*** Opening Input for this task ***
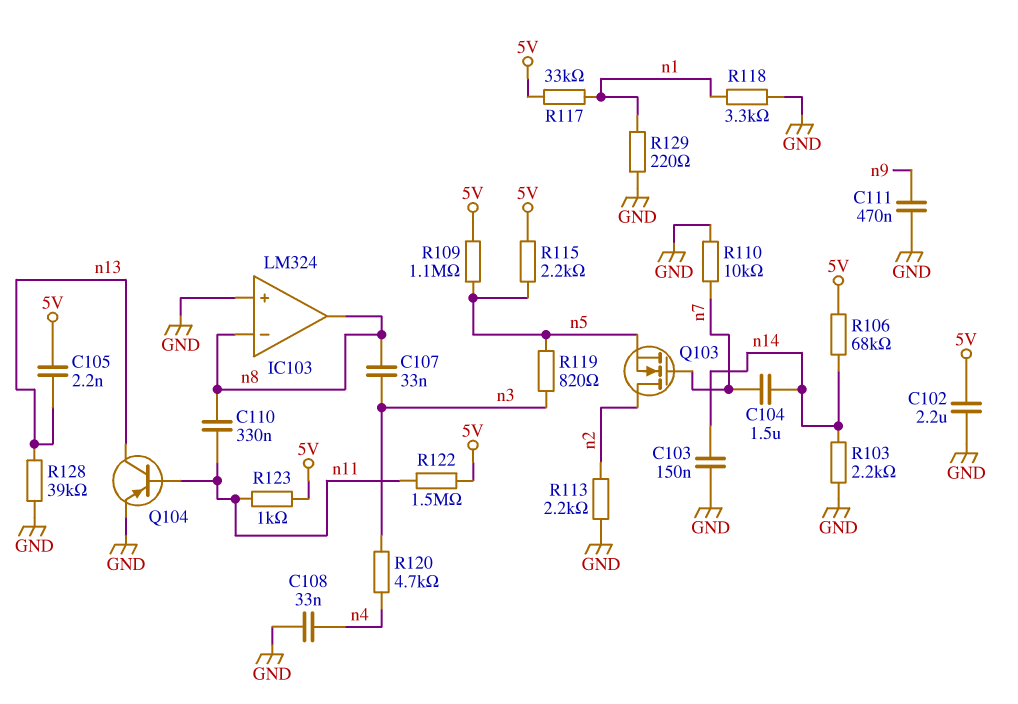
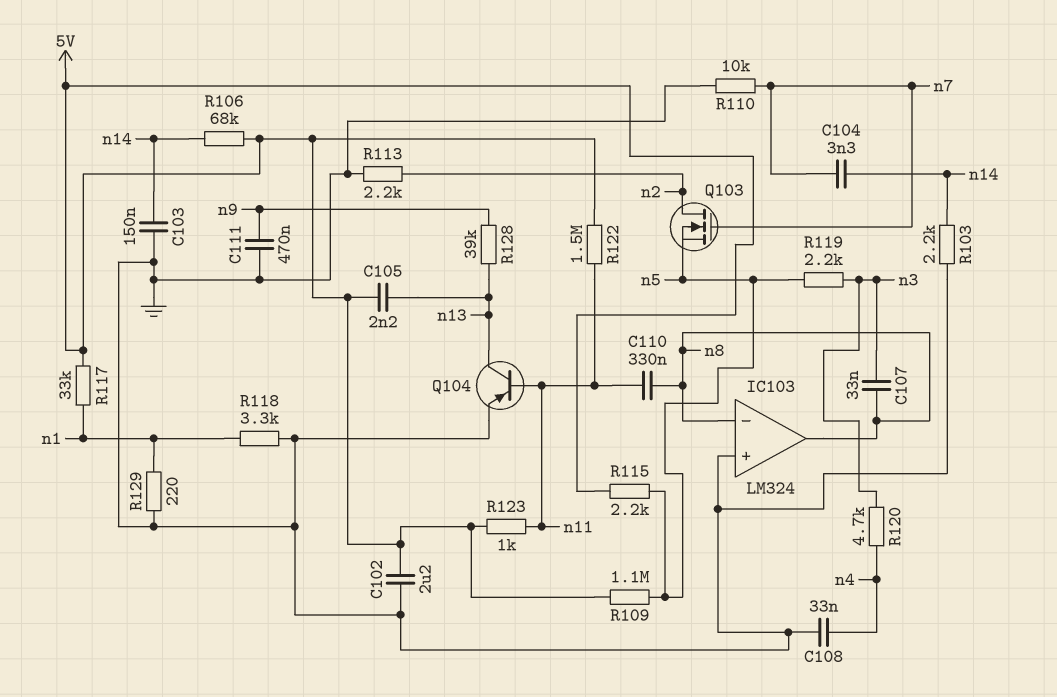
C104: 1.5uF (n7, n14) -> 3.3nF (n7, n14)
R119: 820 (n3, n5) -> 2.2k (n3, n5)
R128: 39k (GND, n13) -> 39k (n9, n13)

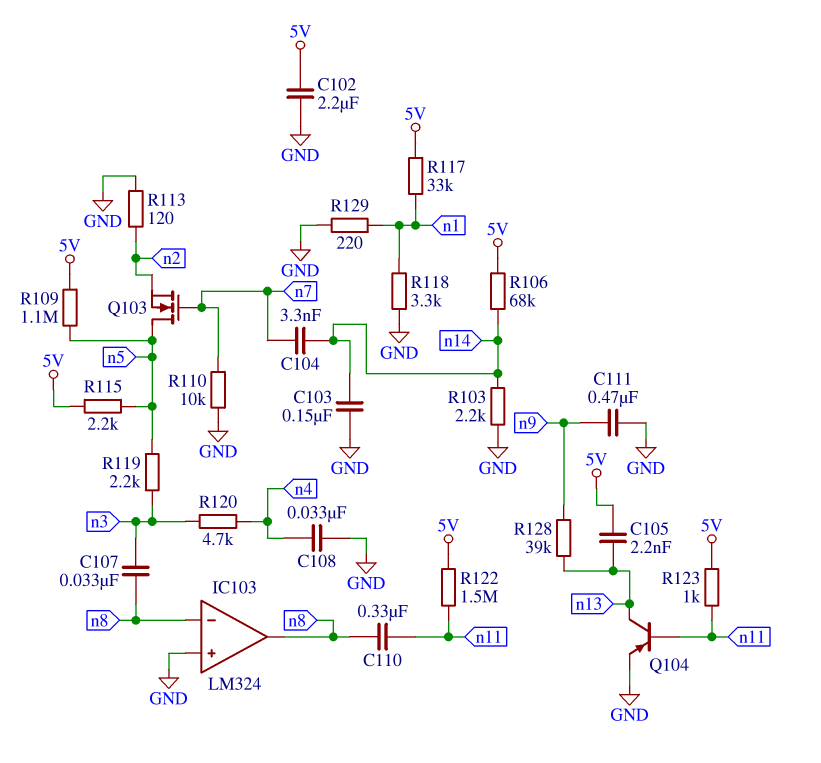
Q103: NMOS (G n7, D n2, S n5) -> NMOS (G n7, D n5, S n2)
R113: 2.2k (GND, n2) -> 120 (GND, n2)

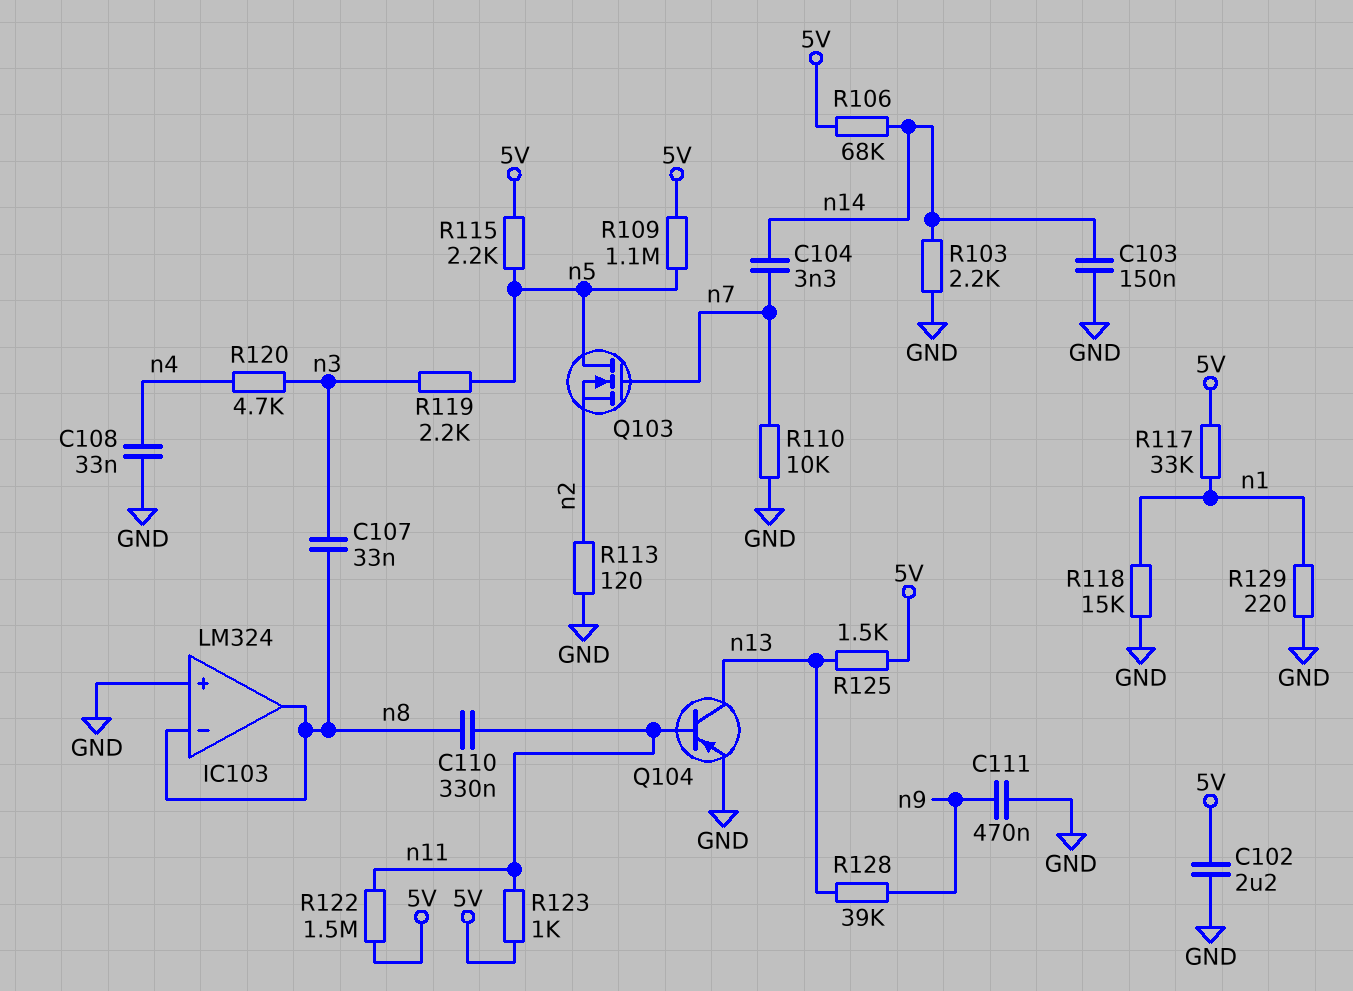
C105: 2.2nF (5V, n13) -> none
R118: 3.3k (GND, n1) -> 15k (GND, n1)
R125: none -> 1.5k (5V, n13)

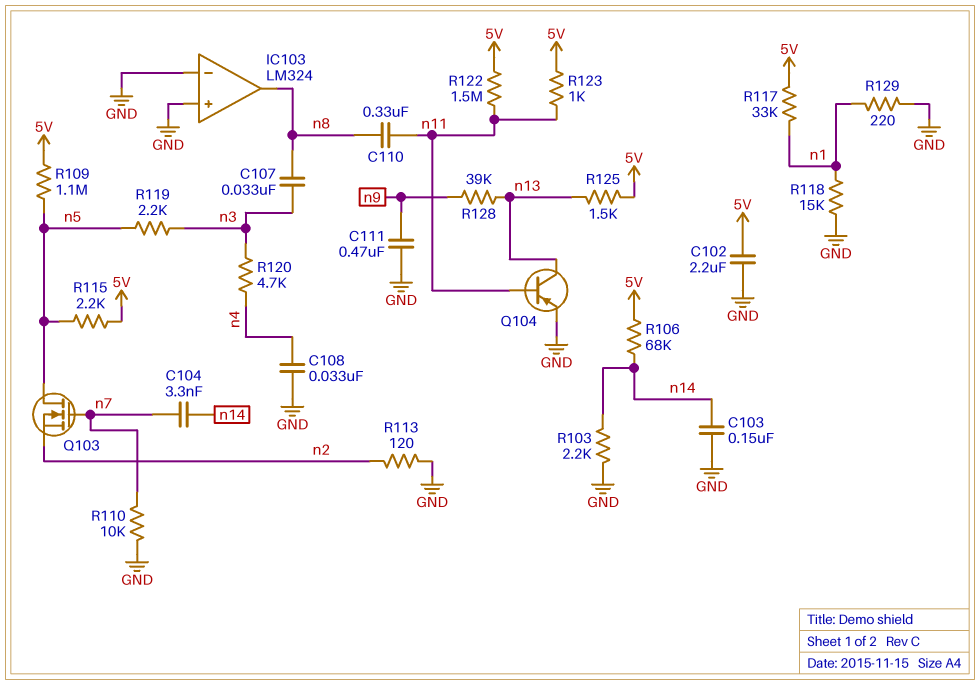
IC103 pin in-: n8 -> GND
*** Closing Input for this task ***
● Work order
Copy out every entry above exactly. Leave the pictures out.

● Completed task
C104: 1.5uF (n7, n14) -> 3.3nF (n7, n14)
R119: 820 (n3, n5) -> 2.2k (n3, n5)
R128: 39k (GND, n13) -> 39k (n9, n13)

Q103: NMOS (G n7, D n2, S n5) -> NMOS (G n7, D n5, S n2)
R113: 2.2k (GND, n2) -> 120 (GND, n2)

C105: 2.2nF (5V, n13) -> none
R118: 3.3k (GND, n1) -> 15k (GND, n1)
R125: none -> 1.5k (5V, n13)

IC103 pin in-: n8 -> GND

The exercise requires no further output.